Work item: Every entry below must be repeated exactly; skip the pictures.

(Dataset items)
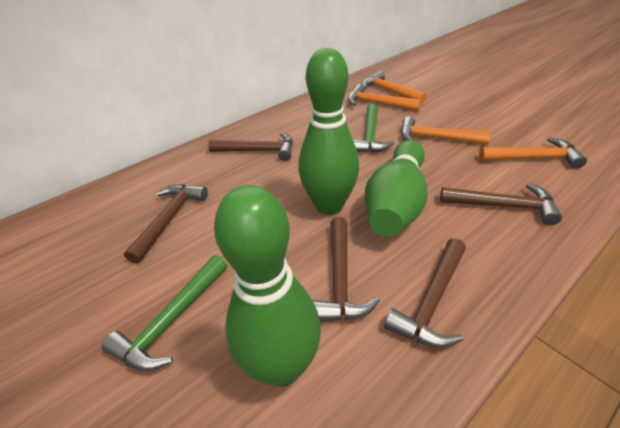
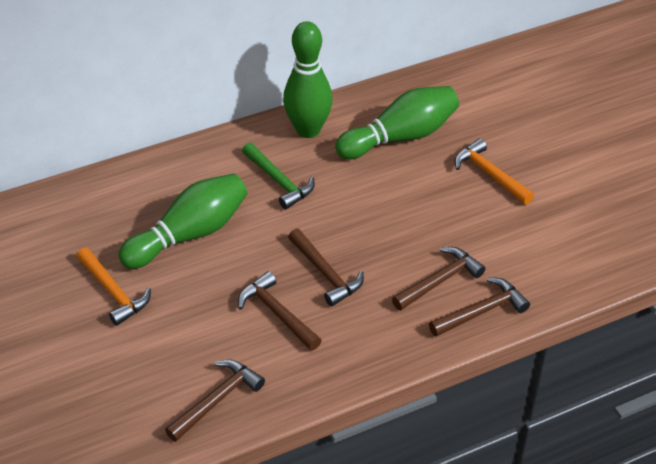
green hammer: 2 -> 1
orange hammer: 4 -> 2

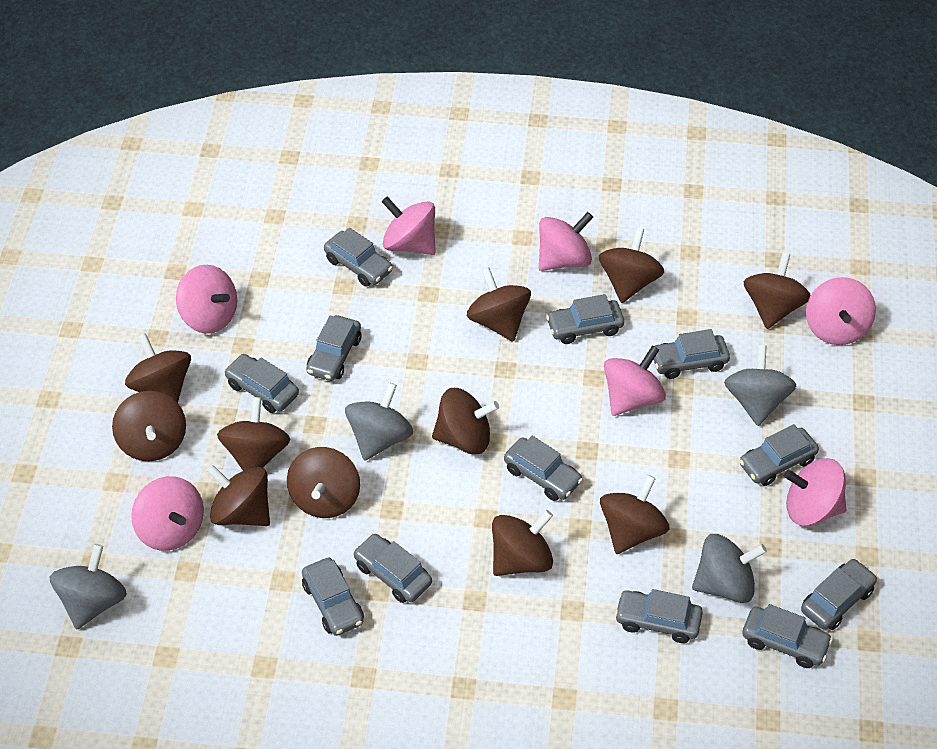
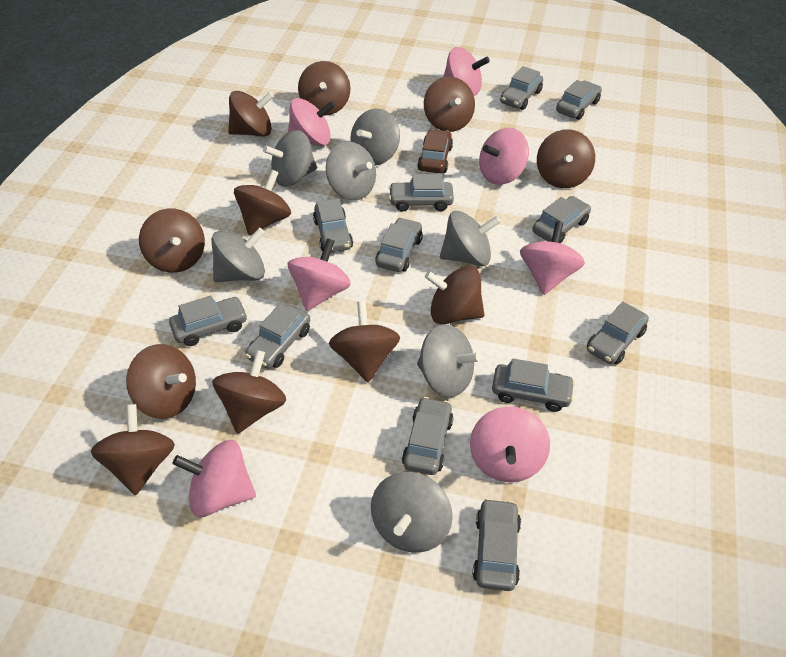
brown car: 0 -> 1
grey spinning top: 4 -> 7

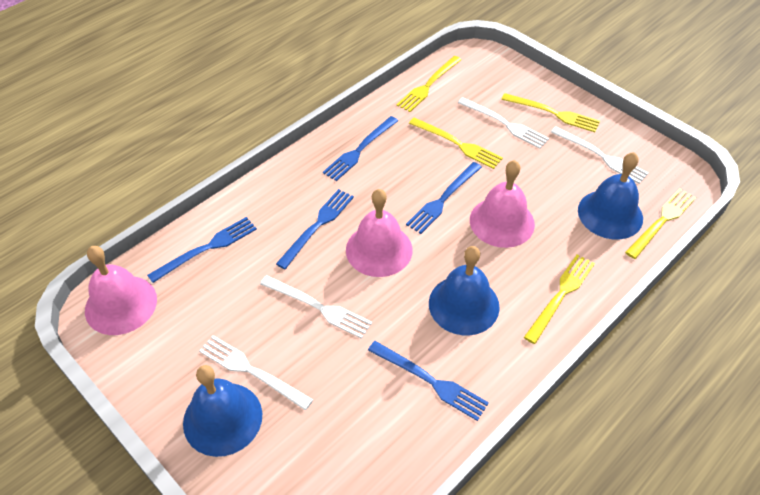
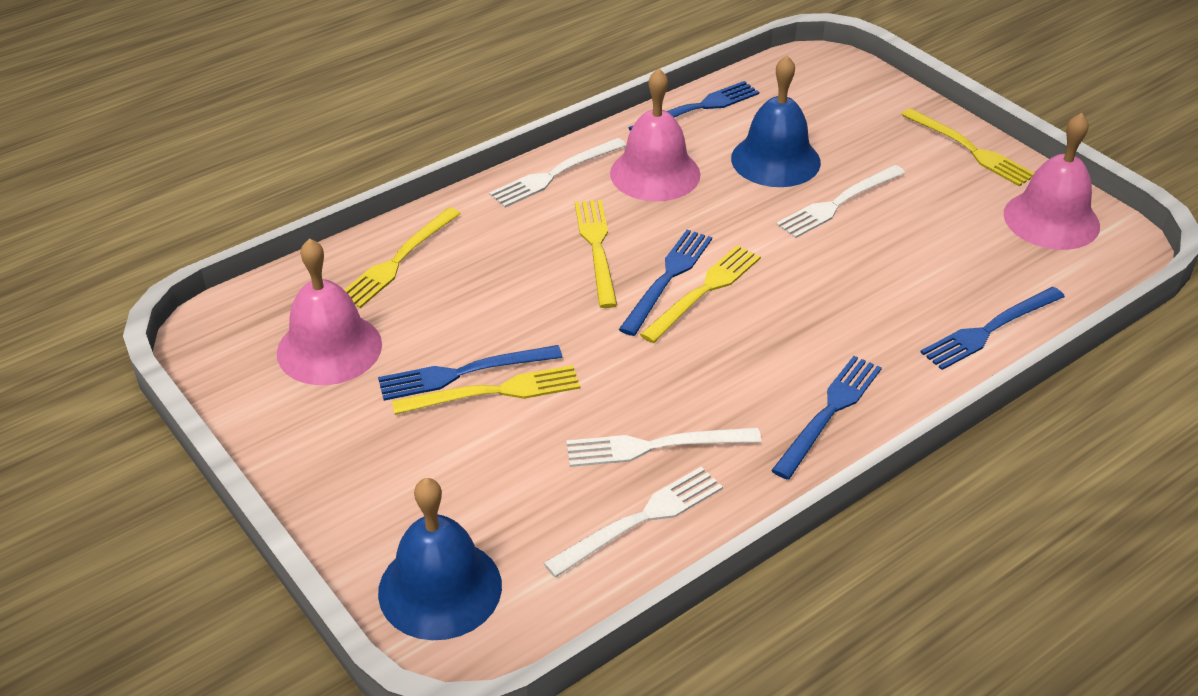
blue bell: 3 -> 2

Exercise answer:
green hammer: 2 -> 1
orange hammer: 4 -> 2

brown car: 0 -> 1
grey spinning top: 4 -> 7

blue bell: 3 -> 2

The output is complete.